* [What is needed]
Copy down all of the data underneath, exactly as shown.

--- Start Supplied material ---

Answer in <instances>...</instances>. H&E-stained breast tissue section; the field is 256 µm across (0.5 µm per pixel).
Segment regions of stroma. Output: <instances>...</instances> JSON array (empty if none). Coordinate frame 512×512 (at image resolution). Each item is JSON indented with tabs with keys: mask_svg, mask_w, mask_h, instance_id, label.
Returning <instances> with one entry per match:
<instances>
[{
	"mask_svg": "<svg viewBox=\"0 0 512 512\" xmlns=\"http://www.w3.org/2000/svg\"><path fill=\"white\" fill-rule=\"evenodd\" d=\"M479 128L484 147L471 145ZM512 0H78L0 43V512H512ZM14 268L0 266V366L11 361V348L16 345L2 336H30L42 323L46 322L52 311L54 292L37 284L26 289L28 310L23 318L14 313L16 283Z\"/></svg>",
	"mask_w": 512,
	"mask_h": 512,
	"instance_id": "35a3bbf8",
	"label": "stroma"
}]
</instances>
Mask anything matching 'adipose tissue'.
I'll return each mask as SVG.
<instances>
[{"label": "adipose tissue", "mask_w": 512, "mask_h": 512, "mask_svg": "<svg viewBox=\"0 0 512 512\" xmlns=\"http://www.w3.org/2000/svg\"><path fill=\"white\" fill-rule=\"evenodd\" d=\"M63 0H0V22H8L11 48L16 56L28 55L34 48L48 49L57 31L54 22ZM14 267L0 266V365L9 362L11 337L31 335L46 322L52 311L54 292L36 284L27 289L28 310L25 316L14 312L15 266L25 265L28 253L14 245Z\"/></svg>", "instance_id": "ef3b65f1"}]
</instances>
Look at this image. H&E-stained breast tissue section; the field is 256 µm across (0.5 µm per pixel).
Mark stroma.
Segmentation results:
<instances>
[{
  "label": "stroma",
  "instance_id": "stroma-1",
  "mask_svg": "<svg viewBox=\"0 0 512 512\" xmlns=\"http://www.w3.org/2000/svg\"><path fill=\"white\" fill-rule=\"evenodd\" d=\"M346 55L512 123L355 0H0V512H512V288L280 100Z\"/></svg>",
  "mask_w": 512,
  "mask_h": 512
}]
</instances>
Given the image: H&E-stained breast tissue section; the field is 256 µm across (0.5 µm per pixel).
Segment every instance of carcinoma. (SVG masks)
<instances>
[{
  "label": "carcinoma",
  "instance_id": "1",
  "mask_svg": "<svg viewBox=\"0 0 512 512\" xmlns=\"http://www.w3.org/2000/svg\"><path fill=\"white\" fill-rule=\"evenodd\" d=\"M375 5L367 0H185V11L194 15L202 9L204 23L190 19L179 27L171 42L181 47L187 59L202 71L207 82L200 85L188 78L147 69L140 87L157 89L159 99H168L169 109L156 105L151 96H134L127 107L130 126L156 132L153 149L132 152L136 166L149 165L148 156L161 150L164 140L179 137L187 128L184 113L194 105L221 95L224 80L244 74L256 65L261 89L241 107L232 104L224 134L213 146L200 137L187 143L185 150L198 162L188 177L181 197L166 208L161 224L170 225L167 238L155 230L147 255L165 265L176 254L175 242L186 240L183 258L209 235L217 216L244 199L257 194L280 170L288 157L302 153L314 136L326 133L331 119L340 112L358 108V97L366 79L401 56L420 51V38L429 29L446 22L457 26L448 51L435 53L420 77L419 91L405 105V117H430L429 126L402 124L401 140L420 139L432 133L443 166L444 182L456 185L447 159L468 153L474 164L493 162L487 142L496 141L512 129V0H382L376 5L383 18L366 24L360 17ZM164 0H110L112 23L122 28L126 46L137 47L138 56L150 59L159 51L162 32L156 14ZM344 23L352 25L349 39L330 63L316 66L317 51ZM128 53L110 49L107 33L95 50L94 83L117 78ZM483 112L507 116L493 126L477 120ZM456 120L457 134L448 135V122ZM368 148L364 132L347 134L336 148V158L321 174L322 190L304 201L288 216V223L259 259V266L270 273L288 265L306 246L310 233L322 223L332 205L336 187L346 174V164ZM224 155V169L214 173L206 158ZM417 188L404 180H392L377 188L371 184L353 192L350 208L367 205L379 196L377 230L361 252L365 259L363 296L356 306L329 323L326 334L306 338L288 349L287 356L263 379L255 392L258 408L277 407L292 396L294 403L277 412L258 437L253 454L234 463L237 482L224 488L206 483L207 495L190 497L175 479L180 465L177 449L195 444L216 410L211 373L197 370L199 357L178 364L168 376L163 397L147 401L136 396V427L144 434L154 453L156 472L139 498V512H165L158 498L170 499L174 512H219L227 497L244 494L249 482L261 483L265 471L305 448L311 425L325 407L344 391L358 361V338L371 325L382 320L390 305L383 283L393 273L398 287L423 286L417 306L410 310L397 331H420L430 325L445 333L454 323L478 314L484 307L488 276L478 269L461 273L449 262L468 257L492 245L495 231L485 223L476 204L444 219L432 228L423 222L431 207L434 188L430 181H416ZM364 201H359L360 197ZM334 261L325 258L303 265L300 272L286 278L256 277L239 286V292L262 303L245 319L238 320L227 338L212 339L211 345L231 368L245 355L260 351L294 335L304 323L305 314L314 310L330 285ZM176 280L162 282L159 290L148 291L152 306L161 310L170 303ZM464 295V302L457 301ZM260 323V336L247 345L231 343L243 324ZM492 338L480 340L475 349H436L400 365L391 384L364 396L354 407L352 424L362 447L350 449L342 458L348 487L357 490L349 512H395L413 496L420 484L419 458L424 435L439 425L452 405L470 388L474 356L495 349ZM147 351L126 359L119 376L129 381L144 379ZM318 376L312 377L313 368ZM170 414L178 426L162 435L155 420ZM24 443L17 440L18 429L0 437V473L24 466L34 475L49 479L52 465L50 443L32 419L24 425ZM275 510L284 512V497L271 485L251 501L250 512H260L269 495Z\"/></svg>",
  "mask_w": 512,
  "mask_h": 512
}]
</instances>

--- End Supplied material ---

* [Solution to this problem]
Answer in <instances>...</instances>. H&E-stained breast tissue section; the field is 256 µm across (0.5 µm per pixel).
Segment regions of stroma. Output: <instances>...</instances> JSON array (empty if none). Coordinate frame 512×512 (at image resolution). Each item is JSON indented with tabs with keys: mask_svg, mask_w, mask_h, instance_id, label.
Returning <instances> with one entry per match:
<instances>
[{
	"mask_svg": "<svg viewBox=\"0 0 512 512\" xmlns=\"http://www.w3.org/2000/svg\"><path fill=\"white\" fill-rule=\"evenodd\" d=\"M479 128L484 147L471 145ZM512 0H78L0 43V512H512ZM14 268L0 266V366L11 361V348L16 345L2 336H30L42 323L46 322L52 311L54 292L37 284L26 289L28 310L23 318L14 313L16 283Z\"/></svg>",
	"mask_w": 512,
	"mask_h": 512,
	"instance_id": "35a3bbf8",
	"label": "stroma"
}]
</instances>
Mask anything matching 'adipose tissue'.
I'll return each mask as SVG.
<instances>
[{"label": "adipose tissue", "mask_w": 512, "mask_h": 512, "mask_svg": "<svg viewBox=\"0 0 512 512\" xmlns=\"http://www.w3.org/2000/svg\"><path fill=\"white\" fill-rule=\"evenodd\" d=\"M63 0H0V22H8L11 48L16 56L28 55L34 48L48 49L57 31L54 22ZM14 267L0 266V365L9 362L11 337L31 335L46 322L52 311L54 292L36 284L27 289L28 310L25 316L14 312L15 266L25 265L28 253L14 245Z\"/></svg>", "instance_id": "ef3b65f1"}]
</instances>
Look at this image. H&E-stained breast tissue section; the field is 256 µm across (0.5 µm per pixel).
Mark stroma.
Segmentation results:
<instances>
[{
  "label": "stroma",
  "instance_id": "stroma-1",
  "mask_svg": "<svg viewBox=\"0 0 512 512\" xmlns=\"http://www.w3.org/2000/svg\"><path fill=\"white\" fill-rule=\"evenodd\" d=\"M346 55L512 123L355 0H0V512H512V288L280 100Z\"/></svg>",
  "mask_w": 512,
  "mask_h": 512
}]
</instances>
Given the image: H&E-stained breast tissue section; the field is 256 µm across (0.5 µm per pixel).
Segment every instance of carcinoma. (SVG masks)
<instances>
[{
  "label": "carcinoma",
  "instance_id": "1",
  "mask_svg": "<svg viewBox=\"0 0 512 512\" xmlns=\"http://www.w3.org/2000/svg\"><path fill=\"white\" fill-rule=\"evenodd\" d=\"M375 5L367 0H185V11L194 15L202 9L204 23L190 19L179 27L171 42L181 47L187 59L202 71L207 82L200 85L188 78L147 69L140 87L157 89L159 99H168L169 109L156 105L151 96H134L127 107L130 126L156 132L153 149L132 152L136 166L149 165L148 156L161 150L164 140L179 137L187 128L184 113L194 105L221 95L224 80L244 74L256 65L261 89L241 107L232 104L224 134L213 146L200 137L187 143L185 150L198 162L188 177L181 197L166 208L161 224L170 225L167 238L155 230L147 255L165 265L176 254L175 242L186 240L183 258L209 235L217 216L244 199L257 194L280 170L288 157L302 153L314 136L326 133L331 119L340 112L358 108V97L366 79L401 56L420 51V38L429 29L446 22L457 26L448 51L435 53L420 77L419 91L405 105V117H430L429 126L402 124L401 140L420 139L432 133L443 166L444 182L456 185L447 159L468 153L474 164L493 162L487 142L496 141L512 129V0H382L376 5L383 18L366 24L360 17ZM164 0H110L112 23L122 28L126 46L137 47L138 56L150 59L159 51L162 32L156 14ZM344 23L352 25L349 39L330 63L316 66L317 51ZM128 53L110 49L107 33L95 50L94 83L117 78ZM483 112L507 116L493 126L477 120ZM456 120L457 134L448 135V122ZM368 148L364 132L347 134L336 148V158L321 174L322 190L304 201L288 216V223L259 259V266L270 273L288 265L306 246L310 233L322 223L332 205L336 187L346 174V164ZM224 155V169L214 173L206 158ZM417 188L404 180H392L377 188L371 184L353 192L350 208L367 205L379 196L377 230L361 252L365 259L363 296L356 306L329 323L326 334L306 338L288 349L287 356L263 379L255 392L258 408L277 407L292 396L294 403L277 412L258 437L253 454L234 463L237 482L224 488L206 483L207 495L190 497L175 479L180 465L177 449L195 444L216 410L211 373L197 370L199 357L178 364L168 376L163 397L147 401L136 396V427L144 434L154 453L156 472L139 498V512H165L158 498L170 499L174 512H219L227 497L244 494L249 482L261 483L265 471L305 448L311 425L325 407L344 391L358 361V338L371 325L382 320L390 305L383 283L393 273L398 287L423 286L417 306L410 310L397 331H420L430 325L445 333L454 323L478 314L484 307L488 276L478 269L461 273L449 262L468 257L492 245L495 231L485 223L476 204L444 219L432 228L423 222L431 207L434 188L430 181H416ZM364 201H359L360 197ZM334 261L325 258L303 265L300 272L286 278L256 277L239 286V292L262 303L245 319L238 320L227 338L212 339L211 345L231 368L245 355L260 351L294 335L304 323L305 314L314 310L330 285ZM176 280L162 282L159 290L148 291L152 306L161 310L170 303ZM464 295V302L457 301ZM260 323V336L247 345L231 343L243 324ZM492 338L480 340L475 349H436L400 365L391 384L364 396L354 407L352 424L362 447L350 449L342 458L348 487L357 490L349 512H395L413 496L420 484L419 458L424 435L439 425L452 405L470 388L474 356L495 349ZM147 351L126 359L119 376L129 381L144 379ZM318 376L312 377L313 368ZM170 414L178 426L162 435L155 420ZM24 443L17 440L18 429L0 437V473L24 466L34 475L49 479L52 465L50 443L32 419L24 425ZM275 510L284 512V497L271 485L251 501L250 512H260L269 495Z\"/></svg>",
  "mask_w": 512,
  "mask_h": 512
}]
</instances>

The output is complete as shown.